[Extracted records]
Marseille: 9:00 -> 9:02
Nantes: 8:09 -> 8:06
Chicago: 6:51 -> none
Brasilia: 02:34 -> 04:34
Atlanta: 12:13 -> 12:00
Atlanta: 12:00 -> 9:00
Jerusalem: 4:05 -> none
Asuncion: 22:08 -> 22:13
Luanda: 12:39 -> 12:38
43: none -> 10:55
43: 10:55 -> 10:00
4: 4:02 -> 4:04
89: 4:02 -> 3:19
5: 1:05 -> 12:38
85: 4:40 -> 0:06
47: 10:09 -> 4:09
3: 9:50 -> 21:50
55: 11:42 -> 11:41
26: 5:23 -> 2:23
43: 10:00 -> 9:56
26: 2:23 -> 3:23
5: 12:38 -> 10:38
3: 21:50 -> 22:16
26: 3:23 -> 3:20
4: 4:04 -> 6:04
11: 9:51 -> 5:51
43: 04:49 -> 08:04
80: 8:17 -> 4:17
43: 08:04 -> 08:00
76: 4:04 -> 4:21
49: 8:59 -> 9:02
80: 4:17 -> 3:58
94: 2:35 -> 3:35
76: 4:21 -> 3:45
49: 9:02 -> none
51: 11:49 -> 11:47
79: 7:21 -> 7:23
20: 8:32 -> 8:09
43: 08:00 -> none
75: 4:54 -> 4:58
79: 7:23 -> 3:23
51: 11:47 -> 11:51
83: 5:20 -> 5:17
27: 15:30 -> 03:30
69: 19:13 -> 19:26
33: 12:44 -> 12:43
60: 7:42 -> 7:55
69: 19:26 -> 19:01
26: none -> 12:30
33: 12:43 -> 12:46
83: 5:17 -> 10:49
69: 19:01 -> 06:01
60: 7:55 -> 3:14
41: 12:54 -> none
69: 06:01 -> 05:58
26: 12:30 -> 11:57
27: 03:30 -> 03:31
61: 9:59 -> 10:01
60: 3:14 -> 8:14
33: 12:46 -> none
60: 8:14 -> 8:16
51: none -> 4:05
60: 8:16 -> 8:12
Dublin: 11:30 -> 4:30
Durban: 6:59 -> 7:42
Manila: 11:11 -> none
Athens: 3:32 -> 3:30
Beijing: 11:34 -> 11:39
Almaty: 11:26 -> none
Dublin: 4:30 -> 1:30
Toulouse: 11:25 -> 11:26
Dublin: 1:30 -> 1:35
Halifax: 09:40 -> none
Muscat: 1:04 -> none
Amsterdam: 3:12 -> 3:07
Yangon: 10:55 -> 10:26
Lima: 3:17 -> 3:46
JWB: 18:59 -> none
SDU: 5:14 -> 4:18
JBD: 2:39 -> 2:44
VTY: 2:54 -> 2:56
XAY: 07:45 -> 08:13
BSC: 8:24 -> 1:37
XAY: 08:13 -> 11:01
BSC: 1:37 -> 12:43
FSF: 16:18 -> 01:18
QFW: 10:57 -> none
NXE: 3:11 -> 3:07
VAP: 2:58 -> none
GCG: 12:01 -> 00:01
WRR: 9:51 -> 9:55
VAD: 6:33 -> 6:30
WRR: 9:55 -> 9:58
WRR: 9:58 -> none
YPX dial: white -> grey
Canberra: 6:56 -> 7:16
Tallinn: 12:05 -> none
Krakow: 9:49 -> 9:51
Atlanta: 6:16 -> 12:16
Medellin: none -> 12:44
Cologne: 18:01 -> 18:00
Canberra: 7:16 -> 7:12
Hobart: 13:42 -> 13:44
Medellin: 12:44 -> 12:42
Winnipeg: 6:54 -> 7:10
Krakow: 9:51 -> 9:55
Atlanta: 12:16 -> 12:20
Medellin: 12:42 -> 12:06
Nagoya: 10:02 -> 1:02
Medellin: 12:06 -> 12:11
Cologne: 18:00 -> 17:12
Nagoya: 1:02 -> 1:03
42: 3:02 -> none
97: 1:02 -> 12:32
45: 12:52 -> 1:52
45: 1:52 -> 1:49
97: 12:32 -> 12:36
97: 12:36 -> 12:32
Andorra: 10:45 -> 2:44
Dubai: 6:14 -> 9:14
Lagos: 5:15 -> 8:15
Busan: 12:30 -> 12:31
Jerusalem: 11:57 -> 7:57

§ To be done
Duplicate the lines of data above without any changes, covering all of it.

§ Task result
Marseille: 9:00 -> 9:02
Nantes: 8:09 -> 8:06
Chicago: 6:51 -> none
Brasilia: 02:34 -> 04:34
Atlanta: 12:13 -> 12:00
Atlanta: 12:00 -> 9:00
Jerusalem: 4:05 -> none
Asuncion: 22:08 -> 22:13
Luanda: 12:39 -> 12:38
43: none -> 10:55
43: 10:55 -> 10:00
4: 4:02 -> 4:04
89: 4:02 -> 3:19
5: 1:05 -> 12:38
85: 4:40 -> 0:06
47: 10:09 -> 4:09
3: 9:50 -> 21:50
55: 11:42 -> 11:41
26: 5:23 -> 2:23
43: 10:00 -> 9:56
26: 2:23 -> 3:23
5: 12:38 -> 10:38
3: 21:50 -> 22:16
26: 3:23 -> 3:20
4: 4:04 -> 6:04
11: 9:51 -> 5:51
43: 04:49 -> 08:04
80: 8:17 -> 4:17
43: 08:04 -> 08:00
76: 4:04 -> 4:21
49: 8:59 -> 9:02
80: 4:17 -> 3:58
94: 2:35 -> 3:35
76: 4:21 -> 3:45
49: 9:02 -> none
51: 11:49 -> 11:47
79: 7:21 -> 7:23
20: 8:32 -> 8:09
43: 08:00 -> none
75: 4:54 -> 4:58
79: 7:23 -> 3:23
51: 11:47 -> 11:51
83: 5:20 -> 5:17
27: 15:30 -> 03:30
69: 19:13 -> 19:26
33: 12:44 -> 12:43
60: 7:42 -> 7:55
69: 19:26 -> 19:01
26: none -> 12:30
33: 12:43 -> 12:46
83: 5:17 -> 10:49
69: 19:01 -> 06:01
60: 7:55 -> 3:14
41: 12:54 -> none
69: 06:01 -> 05:58
26: 12:30 -> 11:57
27: 03:30 -> 03:31
61: 9:59 -> 10:01
60: 3:14 -> 8:14
33: 12:46 -> none
60: 8:14 -> 8:16
51: none -> 4:05
60: 8:16 -> 8:12
Dublin: 11:30 -> 4:30
Durban: 6:59 -> 7:42
Manila: 11:11 -> none
Athens: 3:32 -> 3:30
Beijing: 11:34 -> 11:39
Almaty: 11:26 -> none
Dublin: 4:30 -> 1:30
Toulouse: 11:25 -> 11:26
Dublin: 1:30 -> 1:35
Halifax: 09:40 -> none
Muscat: 1:04 -> none
Amsterdam: 3:12 -> 3:07
Yangon: 10:55 -> 10:26
Lima: 3:17 -> 3:46
JWB: 18:59 -> none
SDU: 5:14 -> 4:18
JBD: 2:39 -> 2:44
VTY: 2:54 -> 2:56
XAY: 07:45 -> 08:13
BSC: 8:24 -> 1:37
XAY: 08:13 -> 11:01
BSC: 1:37 -> 12:43
FSF: 16:18 -> 01:18
QFW: 10:57 -> none
NXE: 3:11 -> 3:07
VAP: 2:58 -> none
GCG: 12:01 -> 00:01
WRR: 9:51 -> 9:55
VAD: 6:33 -> 6:30
WRR: 9:55 -> 9:58
WRR: 9:58 -> none
YPX dial: white -> grey
Canberra: 6:56 -> 7:16
Tallinn: 12:05 -> none
Krakow: 9:49 -> 9:51
Atlanta: 6:16 -> 12:16
Medellin: none -> 12:44
Cologne: 18:01 -> 18:00
Canberra: 7:16 -> 7:12
Hobart: 13:42 -> 13:44
Medellin: 12:44 -> 12:42
Winnipeg: 6:54 -> 7:10
Krakow: 9:51 -> 9:55
Atlanta: 12:16 -> 12:20
Medellin: 12:42 -> 12:06
Nagoya: 10:02 -> 1:02
Medellin: 12:06 -> 12:11
Cologne: 18:00 -> 17:12
Nagoya: 1:02 -> 1:03
42: 3:02 -> none
97: 1:02 -> 12:32
45: 12:52 -> 1:52
45: 1:52 -> 1:49
97: 12:32 -> 12:36
97: 12:36 -> 12:32
Andorra: 10:45 -> 2:44
Dubai: 6:14 -> 9:14
Lagos: 5:15 -> 8:15
Busan: 12:30 -> 12:31
Jerusalem: 11:57 -> 7:57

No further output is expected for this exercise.